YOUR OBJECTIVE = Leave out the images and return all the data word for word.

Stored data:
▬▬▬▬▬▬

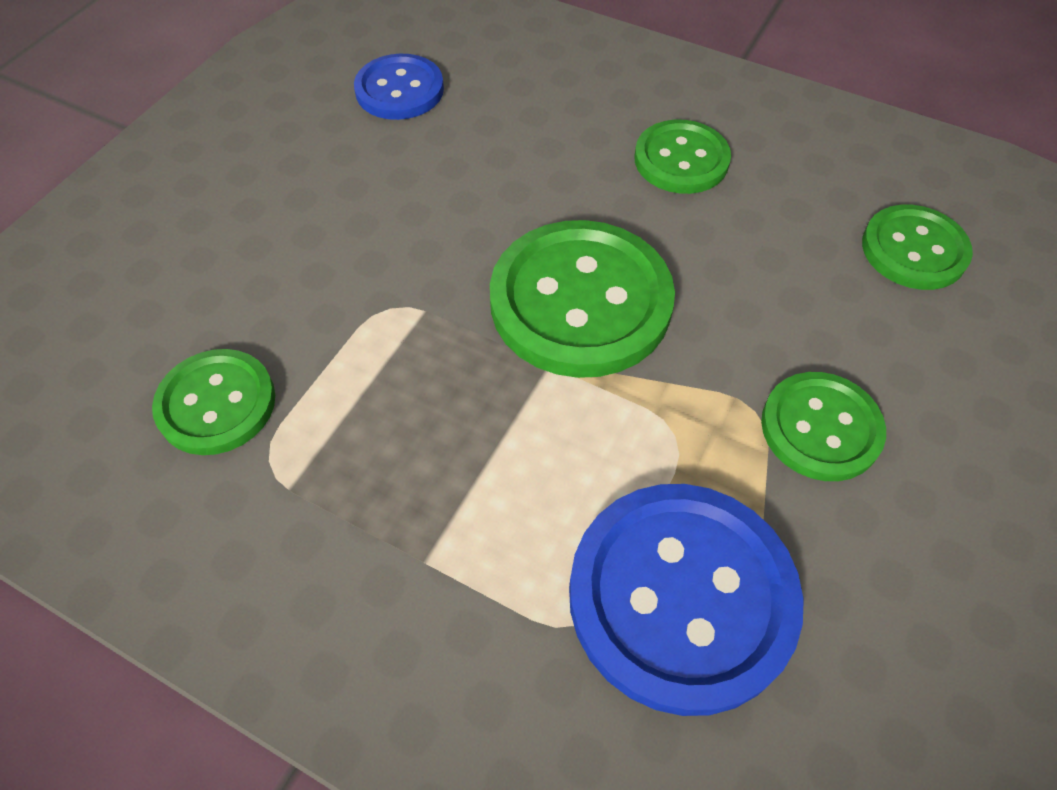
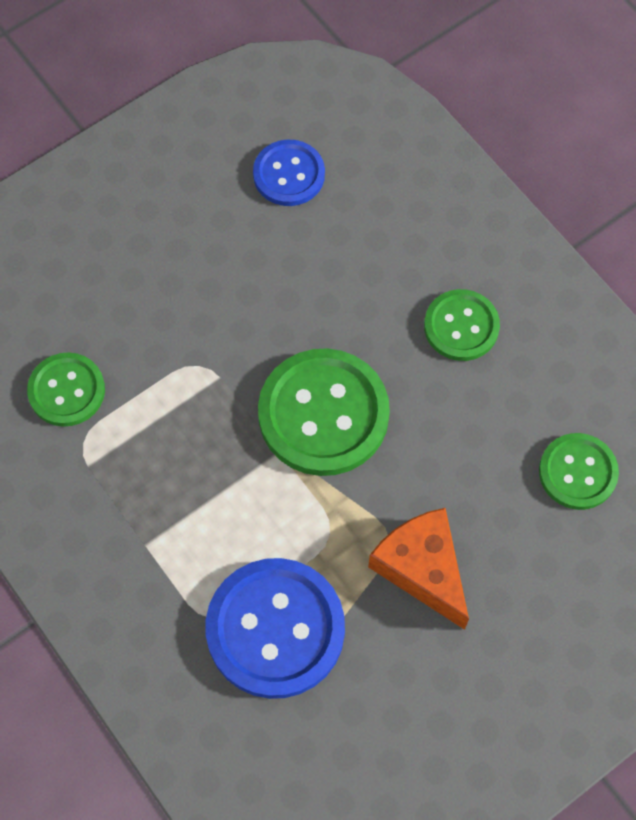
camera: 25 degrees right, 10 degrees up
(820, 428) = (422, 569): green button -> orange cheese

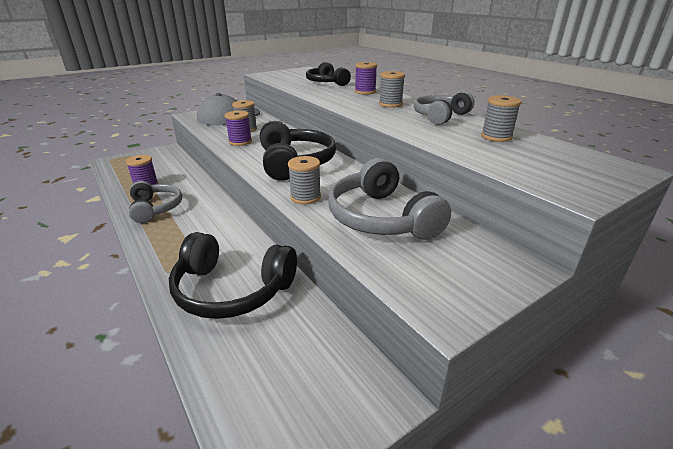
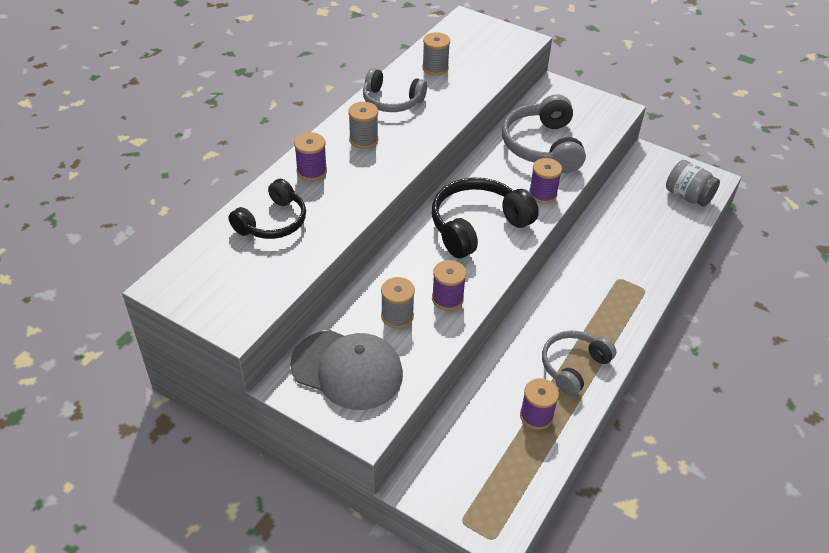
camera: 115 degrees left, 15 degrees up
(232, 289) = (630, 242): black headphones -> none
(257, 397) = (688, 196): none -> grey jar
(305, 197) = (542, 194): grey spool -> purple spool
(381, 218) = (542, 146): grey headphones -> grey headphones turned 135 degrees clockwise

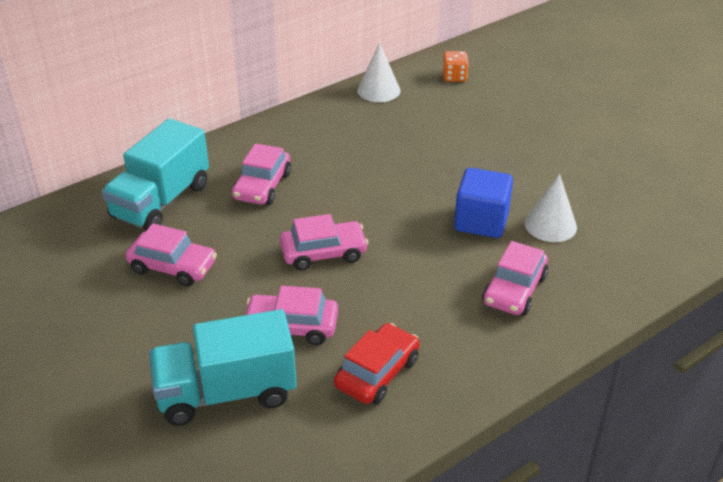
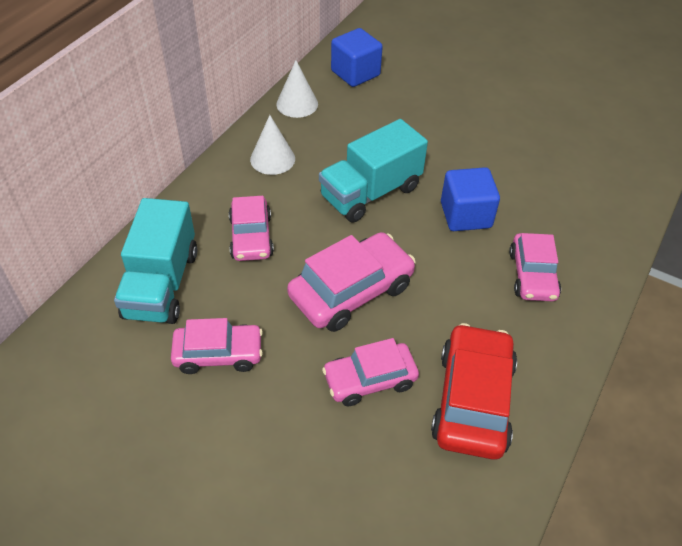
camera: 25 degrees left, 10 degrees up
(226, 393) = (354, 474): turquoise truck -> turquoise truck (370, 193)
(323, 253) = (351, 291): pink car -> pink car, size x1.51
(377, 373) = (473, 400): red car -> red car, size x1.51
(454, 77) = (355, 73): orange dice -> blue cube
(550, 225) = (522, 201): white cone -> white cone (272, 159)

▬▬▬▬▬▬

EXERCISE SOLUTION =
camera: 25 degrees right, 10 degrees up
(820, 428) = (422, 569): green button -> orange cheese

camera: 115 degrees left, 15 degrees up
(232, 289) = (630, 242): black headphones -> none
(257, 397) = (688, 196): none -> grey jar
(305, 197) = (542, 194): grey spool -> purple spool
(381, 218) = (542, 146): grey headphones -> grey headphones turned 135 degrees clockwise

camera: 25 degrees left, 10 degrees up
(226, 393) = (354, 474): turquoise truck -> turquoise truck (370, 193)
(323, 253) = (351, 291): pink car -> pink car, size x1.51
(377, 373) = (473, 400): red car -> red car, size x1.51
(454, 77) = (355, 73): orange dice -> blue cube
(550, 225) = (522, 201): white cone -> white cone (272, 159)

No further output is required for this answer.